(Overhead images with object lists)
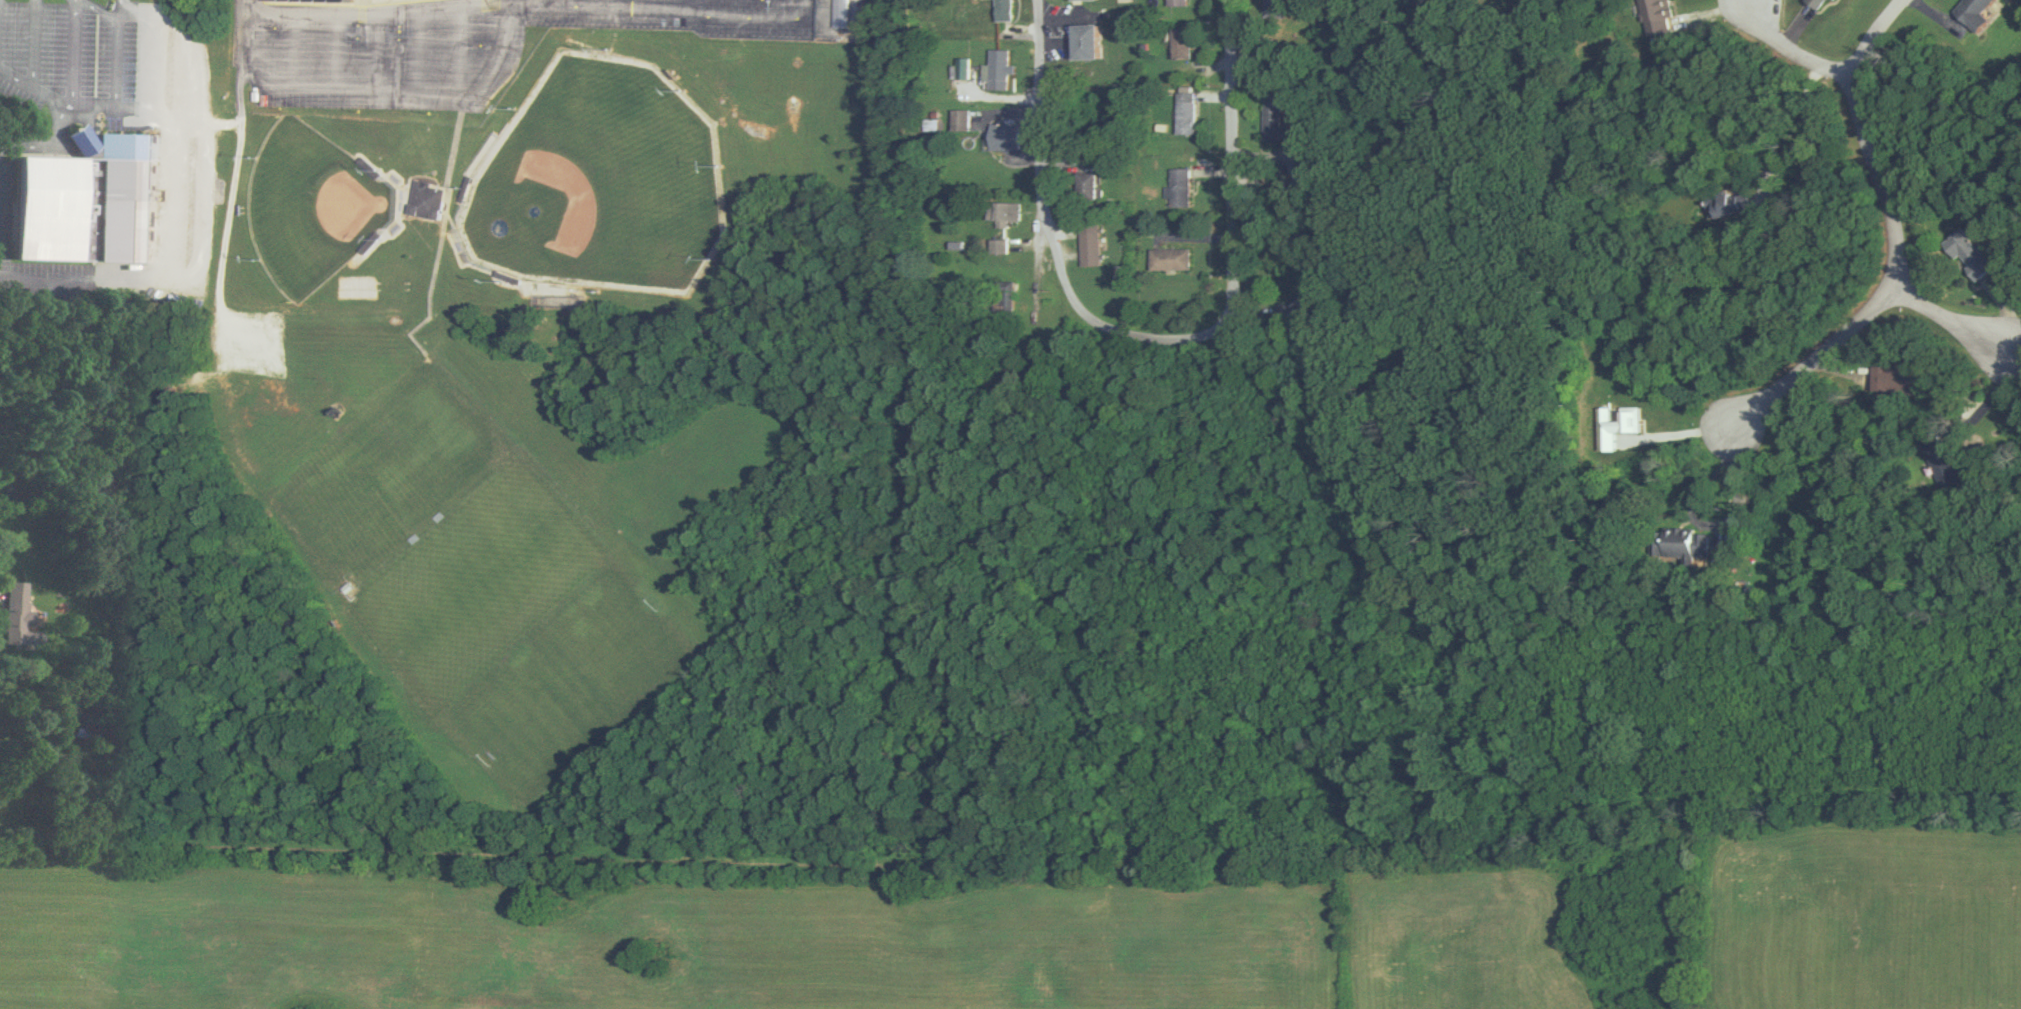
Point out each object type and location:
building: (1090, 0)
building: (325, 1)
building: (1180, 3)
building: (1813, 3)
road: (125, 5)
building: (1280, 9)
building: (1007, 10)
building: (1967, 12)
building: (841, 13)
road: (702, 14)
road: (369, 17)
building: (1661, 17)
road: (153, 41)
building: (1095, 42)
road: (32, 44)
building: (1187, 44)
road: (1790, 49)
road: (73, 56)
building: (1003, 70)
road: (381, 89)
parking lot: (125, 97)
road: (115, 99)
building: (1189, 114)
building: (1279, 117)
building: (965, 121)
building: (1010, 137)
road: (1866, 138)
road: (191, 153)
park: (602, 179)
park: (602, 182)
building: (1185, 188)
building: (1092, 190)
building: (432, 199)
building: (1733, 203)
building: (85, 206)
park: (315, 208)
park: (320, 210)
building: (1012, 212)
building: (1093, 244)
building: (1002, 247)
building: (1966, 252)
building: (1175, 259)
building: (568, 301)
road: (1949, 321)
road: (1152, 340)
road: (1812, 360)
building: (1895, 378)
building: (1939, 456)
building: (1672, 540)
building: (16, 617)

• _AIM OF THE EXERCISE_
Word for word, restate the records above and drop the pictures.

• _RESULT_
Point out each object type and location:
building: (1090, 0)
building: (325, 1)
building: (1180, 3)
building: (1813, 3)
road: (125, 5)
building: (1280, 9)
building: (1007, 10)
building: (1967, 12)
building: (841, 13)
road: (702, 14)
road: (369, 17)
building: (1661, 17)
road: (153, 41)
building: (1095, 42)
road: (32, 44)
building: (1187, 44)
road: (1790, 49)
road: (73, 56)
building: (1003, 70)
road: (381, 89)
parking lot: (125, 97)
road: (115, 99)
building: (1189, 114)
building: (1279, 117)
building: (965, 121)
building: (1010, 137)
road: (1866, 138)
road: (191, 153)
park: (602, 179)
park: (602, 182)
building: (1185, 188)
building: (1092, 190)
building: (432, 199)
building: (1733, 203)
building: (85, 206)
park: (315, 208)
park: (320, 210)
building: (1012, 212)
building: (1093, 244)
building: (1002, 247)
building: (1966, 252)
building: (1175, 259)
building: (568, 301)
road: (1949, 321)
road: (1152, 340)
road: (1812, 360)
building: (1895, 378)
building: (1939, 456)
building: (1672, 540)
building: (16, 617)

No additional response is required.